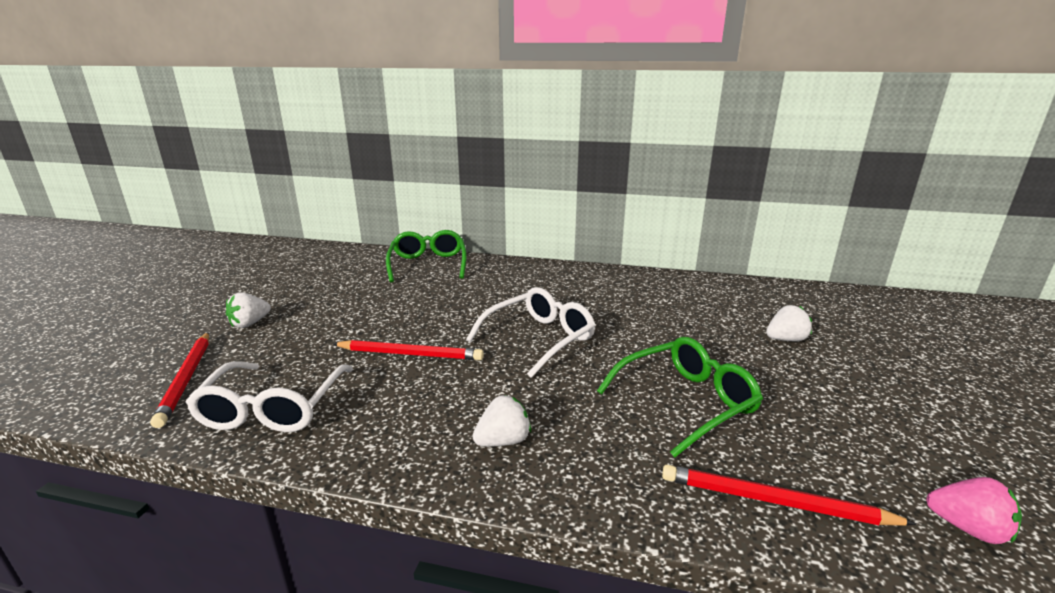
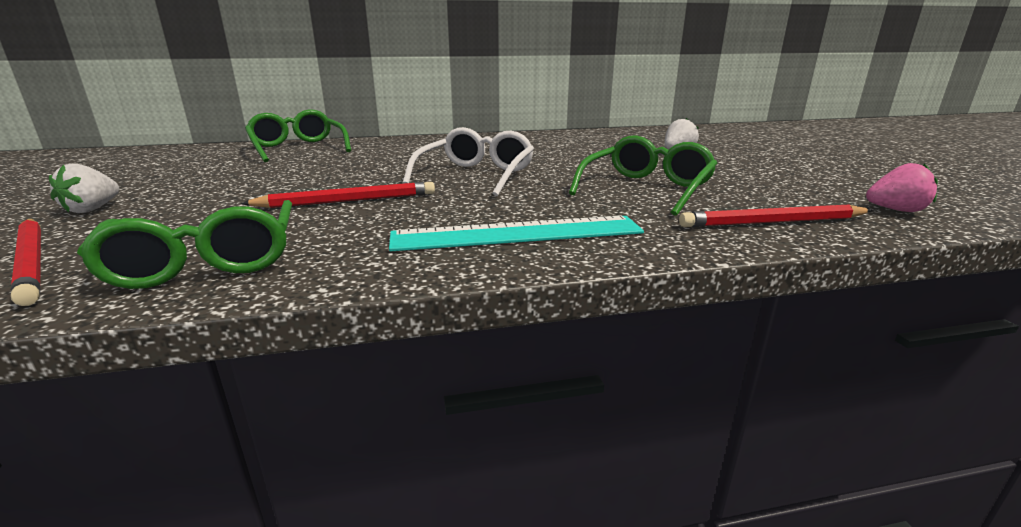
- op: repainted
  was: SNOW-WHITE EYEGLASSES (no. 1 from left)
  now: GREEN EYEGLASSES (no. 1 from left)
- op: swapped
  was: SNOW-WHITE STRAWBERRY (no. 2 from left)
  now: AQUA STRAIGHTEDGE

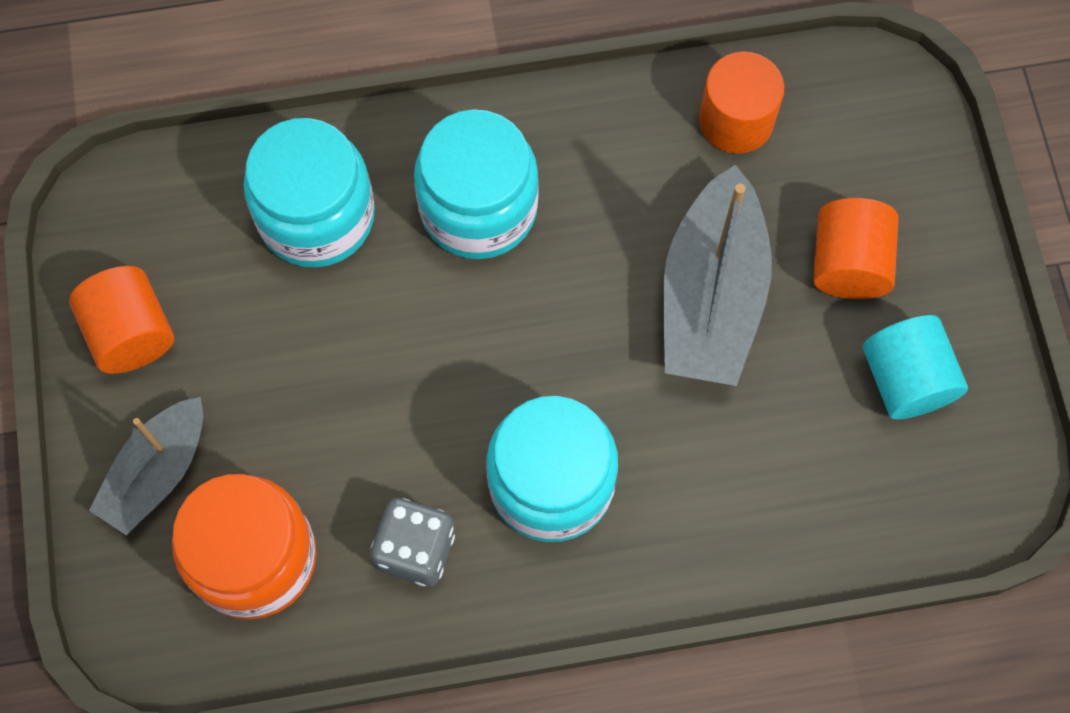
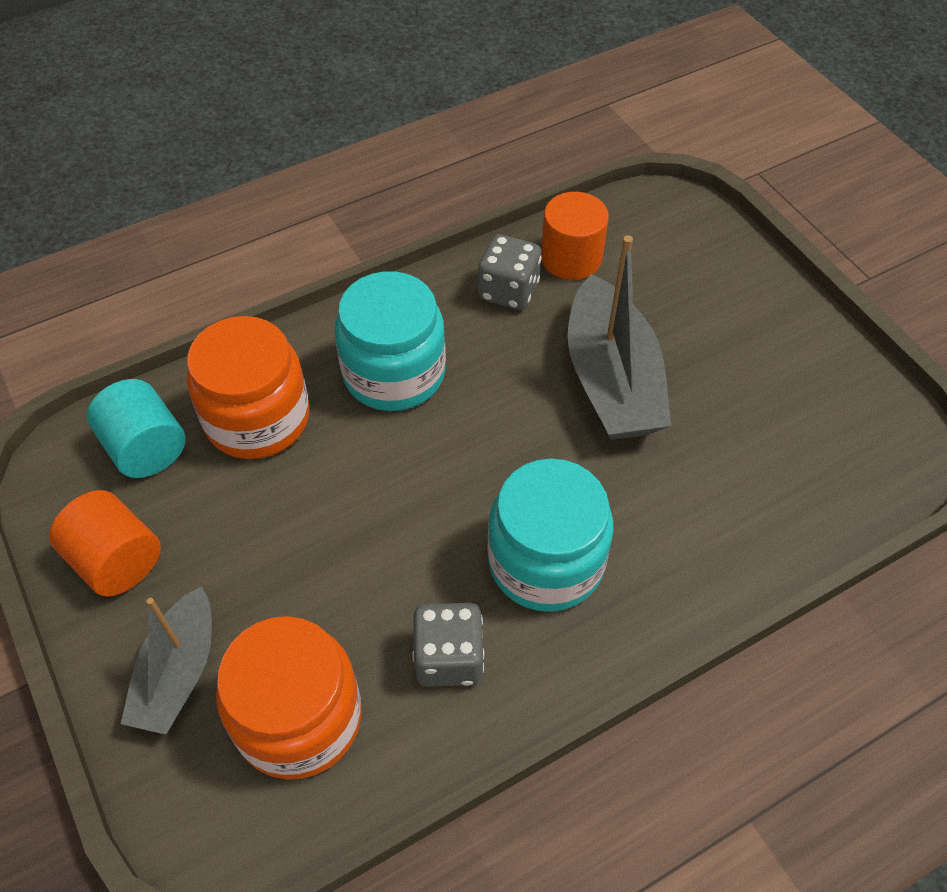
- op: repainted
  was: AQUA JAM JAR (no. 1 from left)
  now: ORANGE JAM JAR (no. 1 from left)
- op: gone
  was: ORANGE CYLINDER (no. 3 from left)
- op: shifted
  was: AQUA CYLINDER
- op: new
  now: GREY DICE (no. 2 from left)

------------------------

What you should do: Give back exactly the lines from the line with "was: SNOW-WHITE STRAWBERRY" through the end of the material above, and omit every picture.

Your solution:
  was: SNOW-WHITE STRAWBERRY (no. 2 from left)
  now: AQUA STRAIGHTEDGE

- op: repainted
  was: AQUA JAM JAR (no. 1 from left)
  now: ORANGE JAM JAR (no. 1 from left)
- op: gone
  was: ORANGE CYLINDER (no. 3 from left)
- op: shifted
  was: AQUA CYLINDER
- op: new
  now: GREY DICE (no. 2 from left)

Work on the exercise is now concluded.